*** Begin section ***
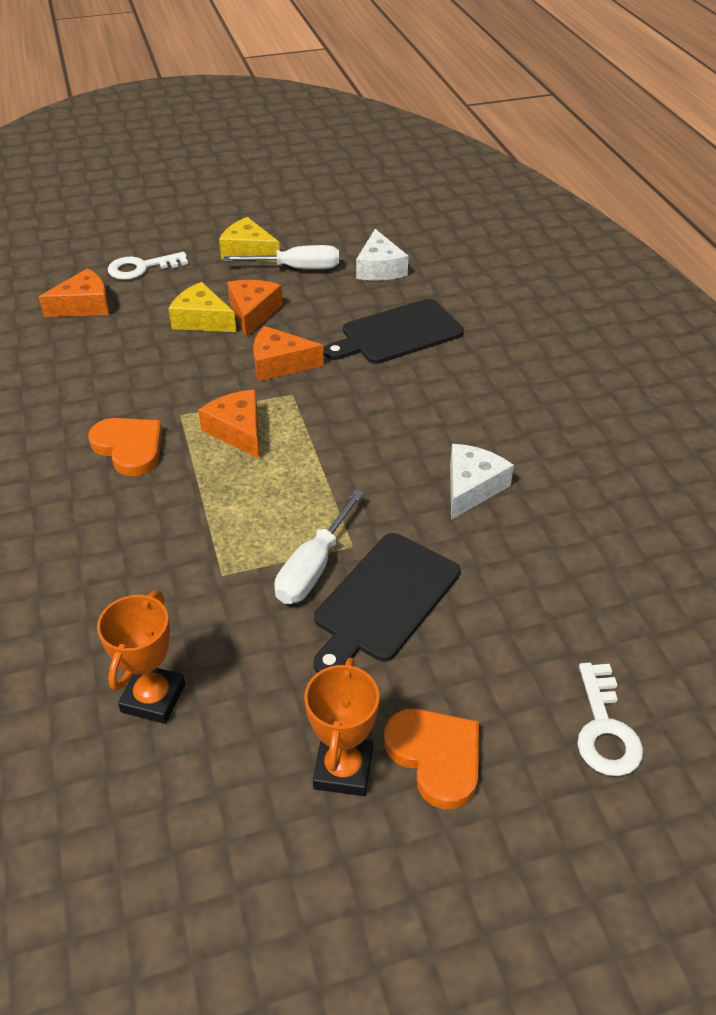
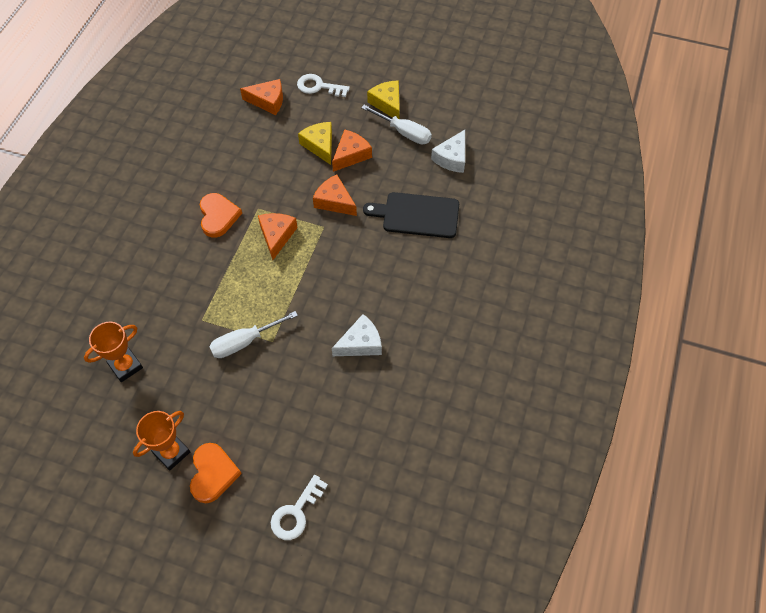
camera: 35 degrees right, 15 degrees up
black cutting board [314,533,460,673] -> none

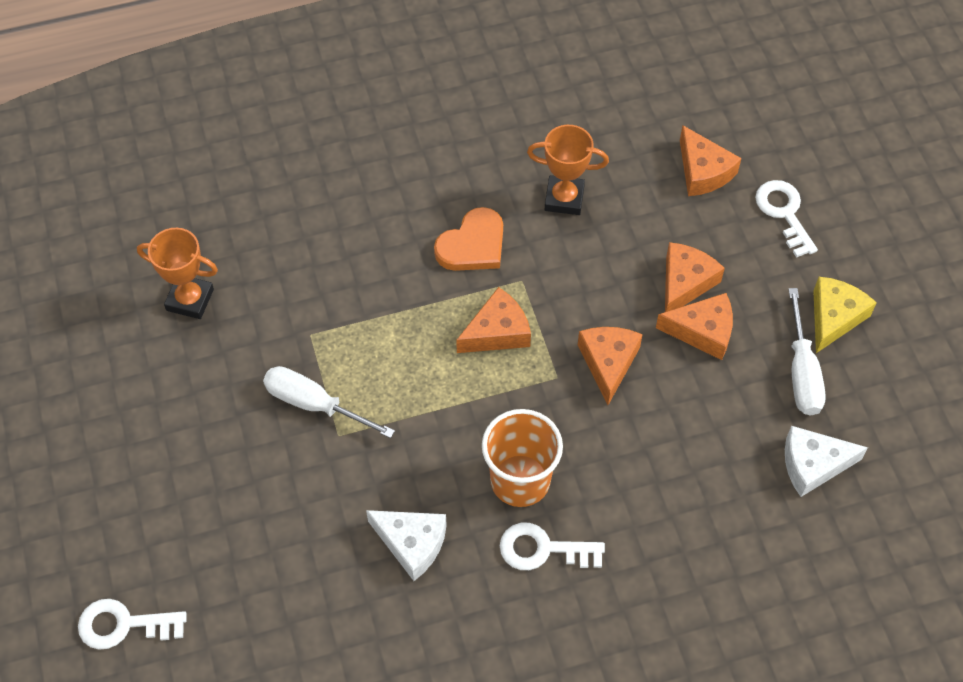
camera: 55 degrees right, 0 degrees up
orange trophy [133,411,190,471] -> orange trophy moved to [527,125,609,215]
orange heart [190,443,242,503] -> none
yellow cheese [298,122,332,165] -> orange cheese [665,242,725,312]
black cutting board [363,192,459,238] -> none
none -> orange cup [482,409,563,507]
none -> white key [500,523,605,570]

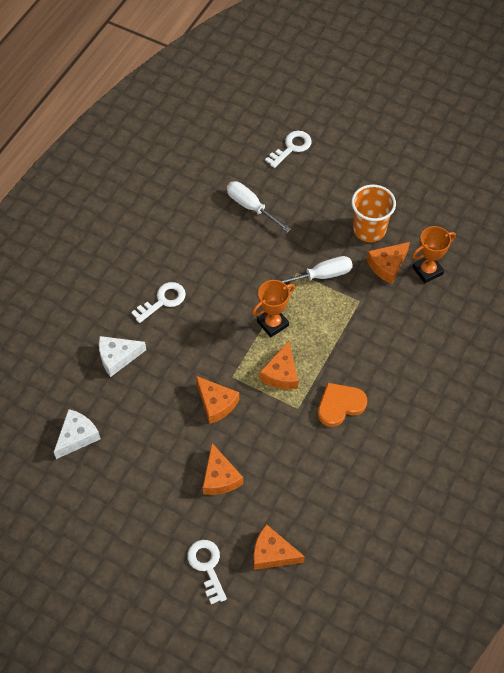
camera: 135 degrees right, 0 degrees up
white cheese [366,510,447,581] -> white cheese moved to [99,336,146,377]
orange heart [434,207,503,271] -> orange heart turned 60 degrees clockwise [318,383,367,427]
orange cup [482,409,563,507] -> orange cup moved to [352,185,396,242]
orange trophy [527,125,609,215] -> orange trophy moved to [252,280,295,337]
orange cheese [656,293,733,360] -> orange cheese moved to [367,242,410,284]
white key [755,180,818,258] -> white key turned 135 degrees counterclockwise [187,540,227,604]
white screwdriver [788,288,826,416] -> white screwdriver moved to [227,181,291,232]
yellow cheese [813,277,877,353] -> none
*** End section ***
Prompt
Find and show each line of the listing with the word "turned".

Response area
orange heart [434,207,503,271] -> orange heart turned 60 degrees clockwise [318,383,367,427]
white key [755,180,818,258] -> white key turned 135 degrees counterclockwise [187,540,227,604]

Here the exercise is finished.